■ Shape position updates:
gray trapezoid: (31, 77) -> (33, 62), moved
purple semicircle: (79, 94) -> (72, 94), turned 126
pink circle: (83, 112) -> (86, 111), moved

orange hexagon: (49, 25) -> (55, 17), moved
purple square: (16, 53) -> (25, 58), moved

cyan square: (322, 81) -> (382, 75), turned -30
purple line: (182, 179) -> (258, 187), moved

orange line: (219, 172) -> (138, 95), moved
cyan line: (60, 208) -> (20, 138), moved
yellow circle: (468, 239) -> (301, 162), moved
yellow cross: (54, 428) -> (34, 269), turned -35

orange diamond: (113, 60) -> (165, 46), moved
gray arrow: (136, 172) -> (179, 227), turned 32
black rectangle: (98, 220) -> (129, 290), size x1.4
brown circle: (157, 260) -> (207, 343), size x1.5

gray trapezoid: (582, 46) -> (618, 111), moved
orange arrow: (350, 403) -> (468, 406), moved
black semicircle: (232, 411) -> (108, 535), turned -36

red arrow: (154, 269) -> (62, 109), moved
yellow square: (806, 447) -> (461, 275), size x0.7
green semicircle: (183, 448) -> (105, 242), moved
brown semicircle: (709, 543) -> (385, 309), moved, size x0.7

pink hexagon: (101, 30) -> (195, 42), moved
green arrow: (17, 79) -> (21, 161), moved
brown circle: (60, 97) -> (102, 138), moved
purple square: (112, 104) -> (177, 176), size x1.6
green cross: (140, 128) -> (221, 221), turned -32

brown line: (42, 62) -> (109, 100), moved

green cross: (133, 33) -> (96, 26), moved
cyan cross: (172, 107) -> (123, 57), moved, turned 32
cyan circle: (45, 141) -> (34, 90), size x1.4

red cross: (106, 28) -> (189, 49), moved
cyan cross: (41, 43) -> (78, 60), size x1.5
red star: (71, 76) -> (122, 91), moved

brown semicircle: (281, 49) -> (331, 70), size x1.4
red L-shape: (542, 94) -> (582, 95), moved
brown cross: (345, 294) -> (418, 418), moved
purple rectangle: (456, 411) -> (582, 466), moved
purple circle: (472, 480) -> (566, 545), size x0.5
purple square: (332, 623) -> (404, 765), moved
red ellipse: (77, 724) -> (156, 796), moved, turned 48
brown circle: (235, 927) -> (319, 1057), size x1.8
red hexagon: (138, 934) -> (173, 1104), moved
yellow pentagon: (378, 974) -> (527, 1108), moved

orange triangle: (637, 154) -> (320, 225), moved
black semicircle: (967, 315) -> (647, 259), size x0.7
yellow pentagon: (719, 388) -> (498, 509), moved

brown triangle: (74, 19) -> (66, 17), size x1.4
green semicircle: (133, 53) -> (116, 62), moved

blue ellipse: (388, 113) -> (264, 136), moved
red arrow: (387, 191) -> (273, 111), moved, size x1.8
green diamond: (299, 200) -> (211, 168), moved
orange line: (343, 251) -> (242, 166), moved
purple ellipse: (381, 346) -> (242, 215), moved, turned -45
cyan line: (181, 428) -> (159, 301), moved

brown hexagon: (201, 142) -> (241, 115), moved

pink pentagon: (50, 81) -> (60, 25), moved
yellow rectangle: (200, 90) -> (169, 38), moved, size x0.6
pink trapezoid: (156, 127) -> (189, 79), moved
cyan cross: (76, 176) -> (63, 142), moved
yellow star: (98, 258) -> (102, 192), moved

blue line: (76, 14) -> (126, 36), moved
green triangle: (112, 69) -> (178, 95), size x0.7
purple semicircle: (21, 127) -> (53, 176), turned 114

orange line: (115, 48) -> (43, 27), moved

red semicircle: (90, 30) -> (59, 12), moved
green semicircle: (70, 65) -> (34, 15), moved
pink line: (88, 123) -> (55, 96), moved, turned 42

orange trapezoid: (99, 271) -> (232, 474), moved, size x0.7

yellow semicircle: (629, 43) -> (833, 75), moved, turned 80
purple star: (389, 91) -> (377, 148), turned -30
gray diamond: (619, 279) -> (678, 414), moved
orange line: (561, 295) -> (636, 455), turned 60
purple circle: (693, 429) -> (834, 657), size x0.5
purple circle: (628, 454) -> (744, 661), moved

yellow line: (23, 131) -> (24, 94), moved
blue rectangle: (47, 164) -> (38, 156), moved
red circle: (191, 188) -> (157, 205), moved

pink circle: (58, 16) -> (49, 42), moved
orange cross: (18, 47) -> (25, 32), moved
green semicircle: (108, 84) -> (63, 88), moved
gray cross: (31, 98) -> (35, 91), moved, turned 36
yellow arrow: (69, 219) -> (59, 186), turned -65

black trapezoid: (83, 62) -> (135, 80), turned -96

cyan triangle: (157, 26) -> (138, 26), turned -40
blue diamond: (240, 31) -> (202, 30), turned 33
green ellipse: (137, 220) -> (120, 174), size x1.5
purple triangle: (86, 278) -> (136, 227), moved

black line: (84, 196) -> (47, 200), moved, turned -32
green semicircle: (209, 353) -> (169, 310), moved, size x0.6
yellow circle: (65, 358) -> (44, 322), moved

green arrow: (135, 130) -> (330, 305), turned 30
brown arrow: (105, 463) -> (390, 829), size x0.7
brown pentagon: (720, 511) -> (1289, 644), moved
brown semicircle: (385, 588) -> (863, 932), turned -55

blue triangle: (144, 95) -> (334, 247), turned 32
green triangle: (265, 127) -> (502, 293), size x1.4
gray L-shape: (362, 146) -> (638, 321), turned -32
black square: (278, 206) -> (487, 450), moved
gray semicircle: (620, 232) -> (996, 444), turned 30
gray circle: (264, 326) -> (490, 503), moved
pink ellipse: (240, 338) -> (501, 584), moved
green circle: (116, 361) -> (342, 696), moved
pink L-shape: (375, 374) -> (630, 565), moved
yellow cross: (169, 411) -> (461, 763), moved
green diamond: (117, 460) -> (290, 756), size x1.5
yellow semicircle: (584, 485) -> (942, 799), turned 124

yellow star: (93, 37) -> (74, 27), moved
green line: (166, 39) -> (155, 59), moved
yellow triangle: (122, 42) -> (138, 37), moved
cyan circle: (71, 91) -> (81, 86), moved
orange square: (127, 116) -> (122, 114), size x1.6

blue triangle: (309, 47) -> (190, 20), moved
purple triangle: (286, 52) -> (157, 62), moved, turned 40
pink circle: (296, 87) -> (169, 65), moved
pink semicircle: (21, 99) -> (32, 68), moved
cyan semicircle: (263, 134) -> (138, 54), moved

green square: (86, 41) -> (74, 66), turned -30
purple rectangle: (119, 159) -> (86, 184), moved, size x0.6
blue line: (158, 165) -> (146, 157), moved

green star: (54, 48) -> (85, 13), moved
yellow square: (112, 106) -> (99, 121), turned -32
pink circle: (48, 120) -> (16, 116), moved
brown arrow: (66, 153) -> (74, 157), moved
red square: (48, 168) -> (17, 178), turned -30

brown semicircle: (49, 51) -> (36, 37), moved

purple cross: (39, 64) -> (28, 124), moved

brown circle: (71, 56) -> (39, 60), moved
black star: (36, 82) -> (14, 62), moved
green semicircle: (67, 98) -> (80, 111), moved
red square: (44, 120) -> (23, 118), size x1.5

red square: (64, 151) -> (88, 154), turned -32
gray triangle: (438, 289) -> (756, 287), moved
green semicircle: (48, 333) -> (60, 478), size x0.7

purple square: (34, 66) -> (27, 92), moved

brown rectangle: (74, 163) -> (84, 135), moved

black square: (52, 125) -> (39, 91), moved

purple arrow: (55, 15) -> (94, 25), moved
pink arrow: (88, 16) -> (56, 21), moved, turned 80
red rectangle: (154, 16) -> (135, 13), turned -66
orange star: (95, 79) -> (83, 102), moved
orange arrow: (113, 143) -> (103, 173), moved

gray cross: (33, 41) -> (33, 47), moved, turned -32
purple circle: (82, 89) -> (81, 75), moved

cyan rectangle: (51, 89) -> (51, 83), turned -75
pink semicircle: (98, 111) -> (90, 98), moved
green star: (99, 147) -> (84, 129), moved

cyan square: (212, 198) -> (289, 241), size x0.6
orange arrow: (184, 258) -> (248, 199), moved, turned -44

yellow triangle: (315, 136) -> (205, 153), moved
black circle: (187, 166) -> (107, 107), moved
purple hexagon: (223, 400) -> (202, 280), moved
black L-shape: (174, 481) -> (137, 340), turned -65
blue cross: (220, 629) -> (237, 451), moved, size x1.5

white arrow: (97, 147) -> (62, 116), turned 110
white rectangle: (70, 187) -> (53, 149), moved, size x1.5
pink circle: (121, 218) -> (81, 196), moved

■ EXERCISE OBJECTIVE: Taking the records above, retype every line from the one with "purple circle: (693, 429)" down to the one with "red circle: (191, 188) -> (157, 205), moved", exactly and with nothing else.

■ PROBLEM SOLUTION:
purple circle: (693, 429) -> (834, 657), size x0.5
purple circle: (628, 454) -> (744, 661), moved

yellow line: (23, 131) -> (24, 94), moved
blue rectangle: (47, 164) -> (38, 156), moved
red circle: (191, 188) -> (157, 205), moved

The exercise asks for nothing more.